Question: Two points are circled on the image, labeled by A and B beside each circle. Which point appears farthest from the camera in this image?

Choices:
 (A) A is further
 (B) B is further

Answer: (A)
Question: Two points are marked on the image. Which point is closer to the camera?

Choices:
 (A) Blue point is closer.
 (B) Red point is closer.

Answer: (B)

==========

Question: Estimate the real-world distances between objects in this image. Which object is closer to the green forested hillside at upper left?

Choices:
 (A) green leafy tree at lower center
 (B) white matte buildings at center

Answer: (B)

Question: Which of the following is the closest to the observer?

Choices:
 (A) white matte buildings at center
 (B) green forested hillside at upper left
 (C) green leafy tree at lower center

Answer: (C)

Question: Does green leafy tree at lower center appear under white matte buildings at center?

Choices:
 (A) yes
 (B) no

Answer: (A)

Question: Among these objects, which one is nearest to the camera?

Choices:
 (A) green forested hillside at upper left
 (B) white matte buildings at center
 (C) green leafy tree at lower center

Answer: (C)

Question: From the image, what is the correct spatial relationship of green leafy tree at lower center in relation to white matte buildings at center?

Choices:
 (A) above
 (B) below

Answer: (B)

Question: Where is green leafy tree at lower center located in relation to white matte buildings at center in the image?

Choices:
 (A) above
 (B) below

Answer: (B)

==========

Exercise goal: From both blocks of rows above, return each line that contains the word "white", copied unchanged.

Output:
 (B) white matte buildings at center
 (A) white matte buildings at center
Question: Does green leafy tree at lower center appear under white matte buildings at center?
 (B) white matte buildings at center
Question: From the image, what is the correct spatial relationship of green leafy tree at lower center in relation to white matte buildings at center?
Question: Where is green leafy tree at lower center located in relation to white matte buildings at center in the image?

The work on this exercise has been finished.